[Information provided — start]
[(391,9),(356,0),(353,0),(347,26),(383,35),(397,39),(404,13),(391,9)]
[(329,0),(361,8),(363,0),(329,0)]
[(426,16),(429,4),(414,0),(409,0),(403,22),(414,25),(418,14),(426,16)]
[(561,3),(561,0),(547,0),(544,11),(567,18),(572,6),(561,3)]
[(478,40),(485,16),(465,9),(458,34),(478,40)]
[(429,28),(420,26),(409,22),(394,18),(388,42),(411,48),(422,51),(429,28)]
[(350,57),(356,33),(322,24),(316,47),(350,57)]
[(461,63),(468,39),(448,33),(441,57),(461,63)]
[Information provided — finish]
[Information provided — start]
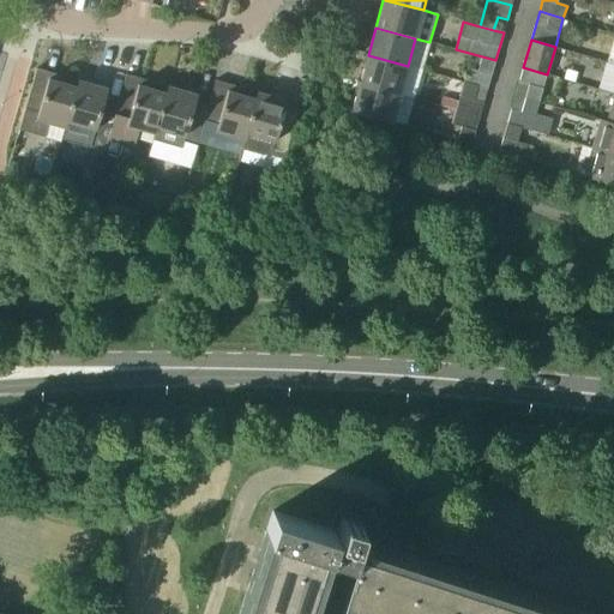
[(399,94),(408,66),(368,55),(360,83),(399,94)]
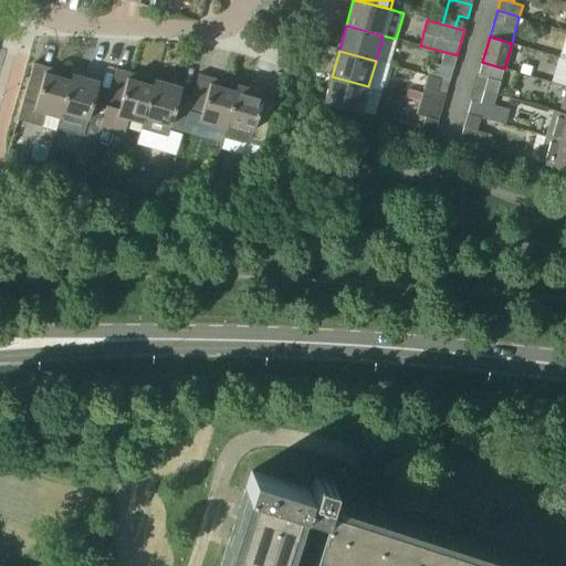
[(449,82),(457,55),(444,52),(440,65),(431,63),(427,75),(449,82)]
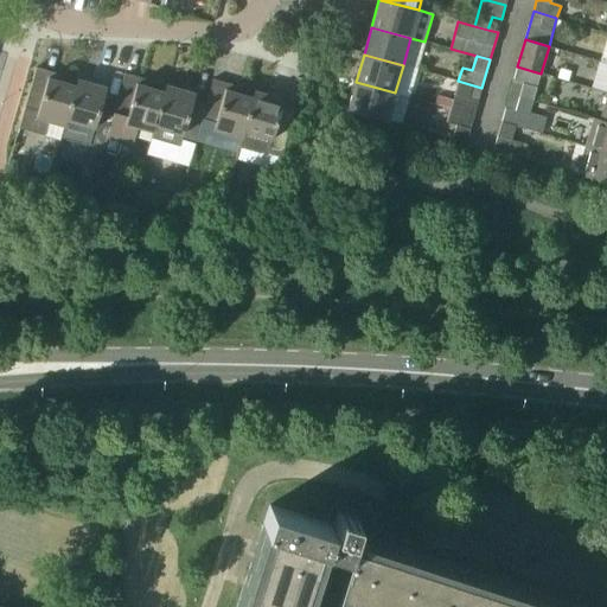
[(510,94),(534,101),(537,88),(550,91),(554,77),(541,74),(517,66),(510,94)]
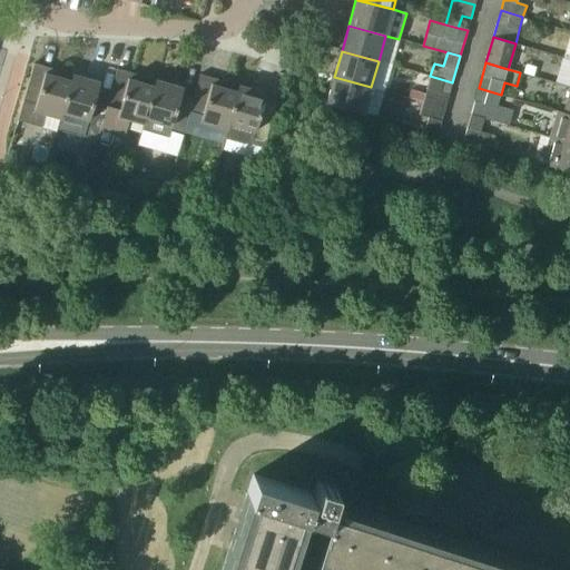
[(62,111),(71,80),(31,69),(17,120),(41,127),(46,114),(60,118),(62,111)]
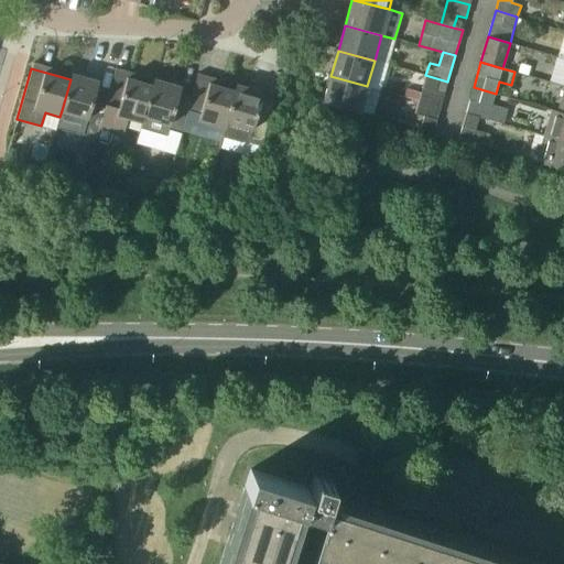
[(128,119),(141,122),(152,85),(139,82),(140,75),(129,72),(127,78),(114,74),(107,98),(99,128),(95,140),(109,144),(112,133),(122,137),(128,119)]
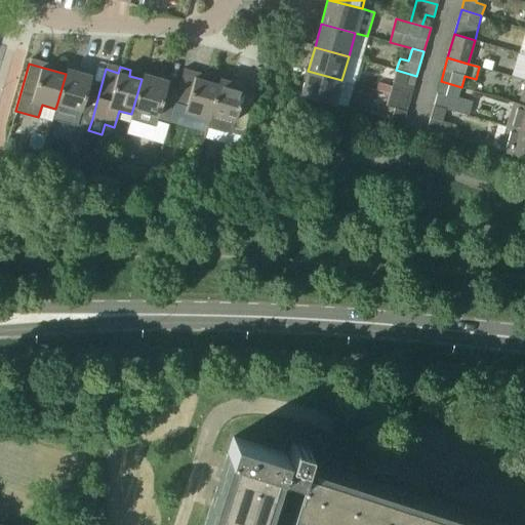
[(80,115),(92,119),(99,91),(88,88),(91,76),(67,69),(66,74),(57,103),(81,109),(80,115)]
[Information provided — finish]
[Information provided — start]
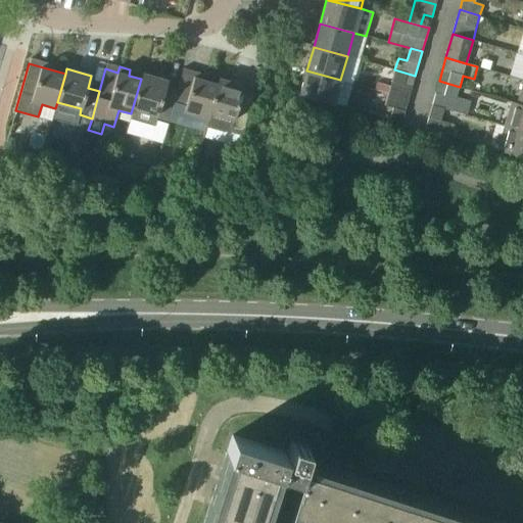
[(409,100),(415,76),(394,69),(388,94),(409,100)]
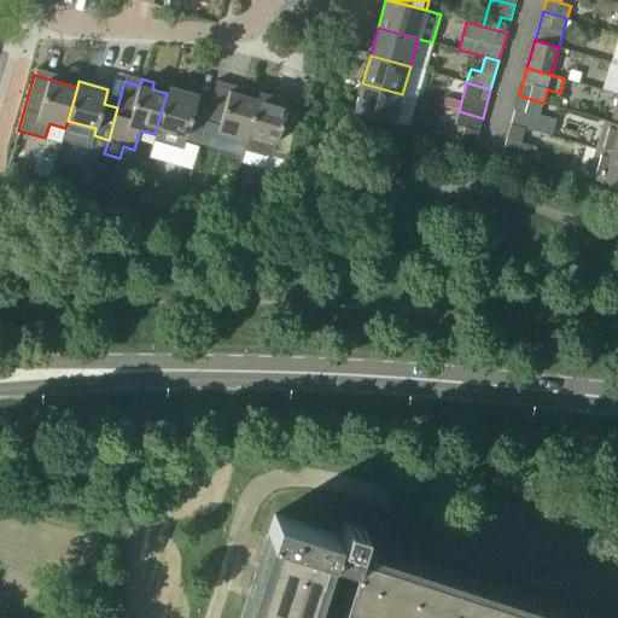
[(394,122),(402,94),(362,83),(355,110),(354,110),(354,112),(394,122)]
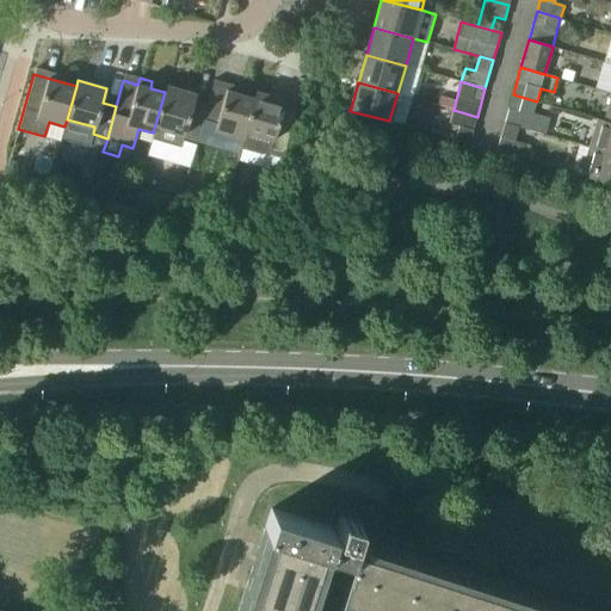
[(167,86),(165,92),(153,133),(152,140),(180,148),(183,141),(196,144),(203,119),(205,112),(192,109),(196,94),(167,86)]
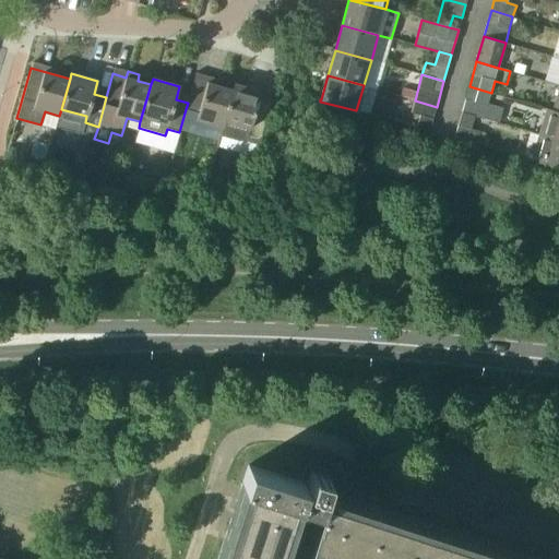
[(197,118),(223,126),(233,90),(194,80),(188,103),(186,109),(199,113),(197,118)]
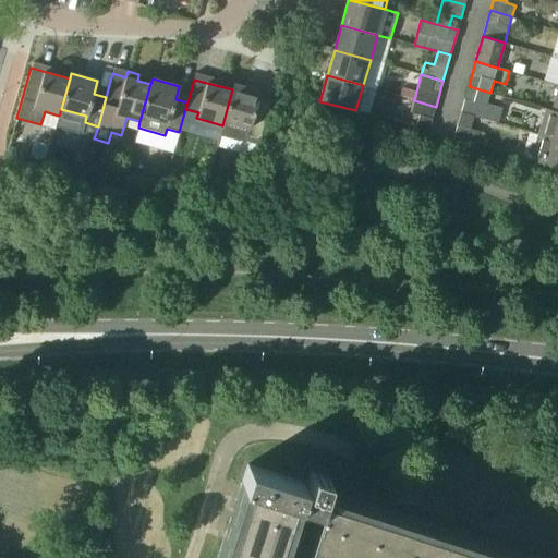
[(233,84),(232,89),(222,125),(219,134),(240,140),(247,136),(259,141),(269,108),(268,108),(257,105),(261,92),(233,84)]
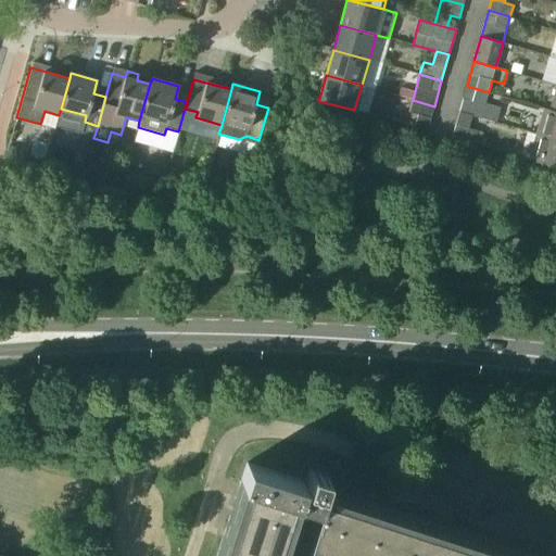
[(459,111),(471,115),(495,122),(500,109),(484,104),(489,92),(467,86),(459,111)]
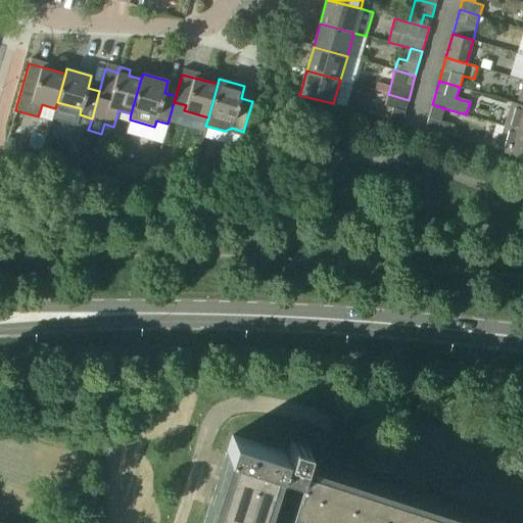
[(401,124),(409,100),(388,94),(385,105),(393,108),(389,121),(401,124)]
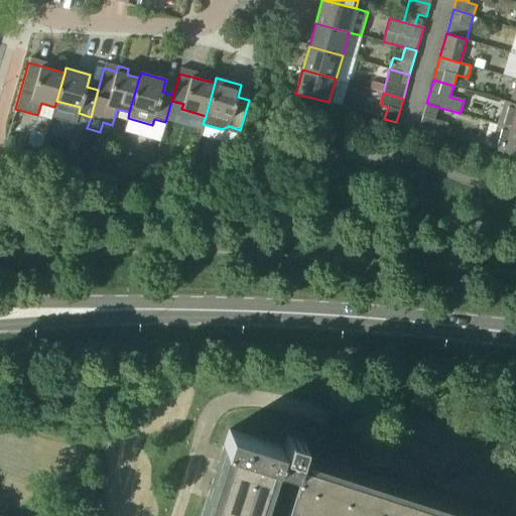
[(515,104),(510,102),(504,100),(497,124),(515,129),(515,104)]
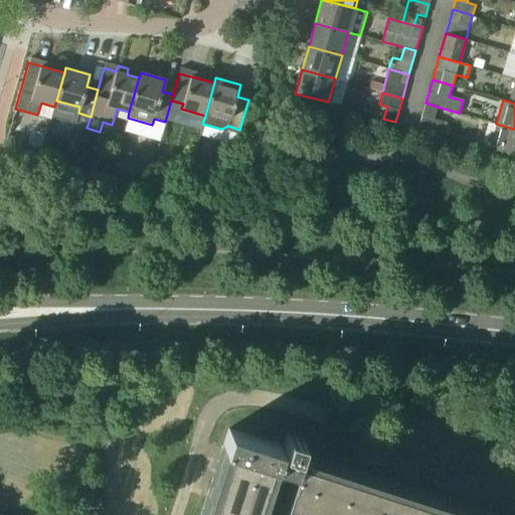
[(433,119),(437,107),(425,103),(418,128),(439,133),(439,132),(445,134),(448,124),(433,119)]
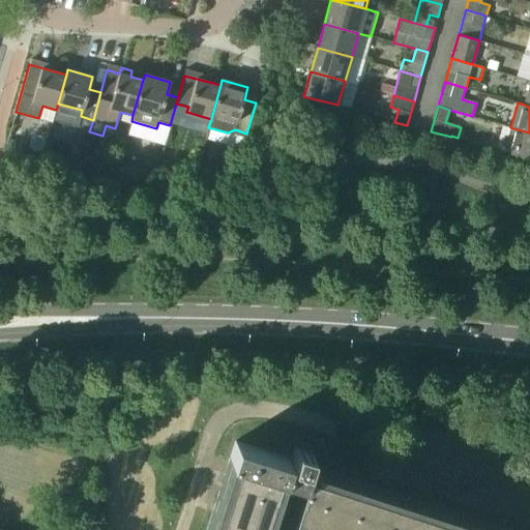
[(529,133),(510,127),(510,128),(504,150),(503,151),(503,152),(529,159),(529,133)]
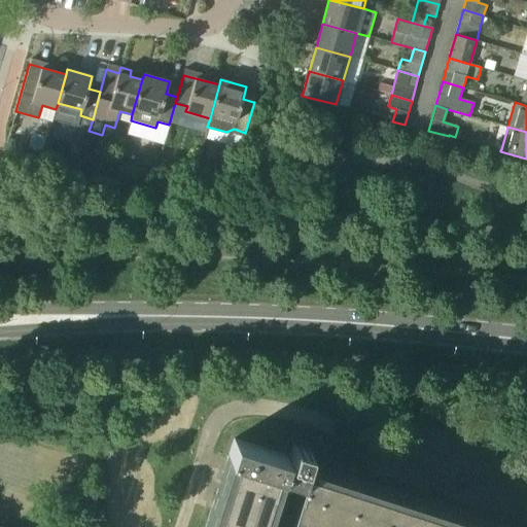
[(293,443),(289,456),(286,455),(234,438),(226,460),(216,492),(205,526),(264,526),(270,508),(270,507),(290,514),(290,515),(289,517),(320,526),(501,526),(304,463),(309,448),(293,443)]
[Information provided — finish]
- **Work request**
Your answer should consist solely of the lines above from the line with "[(329,0),(361,8),(363,0),(329,0)]" to the line with "[(461,63),(468,39),(448,33),(441,57),(461,63)]", both included, reproduced exactly.

- **Output for this exercise**
[(329,0),(361,8),(363,0),(329,0)]
[(426,16),(429,4),(414,0),(409,0),(403,22),(414,25),(418,14),(426,16)]
[(561,3),(561,0),(547,0),(544,11),(567,18),(572,6),(561,3)]
[(478,40),(485,16),(465,9),(458,34),(478,40)]
[(429,28),(420,26),(409,22),(394,18),(388,42),(411,48),(422,51),(429,28)]
[(350,57),(356,33),(322,24),(316,47),(350,57)]
[(461,63),(468,39),(448,33),(441,57),(461,63)]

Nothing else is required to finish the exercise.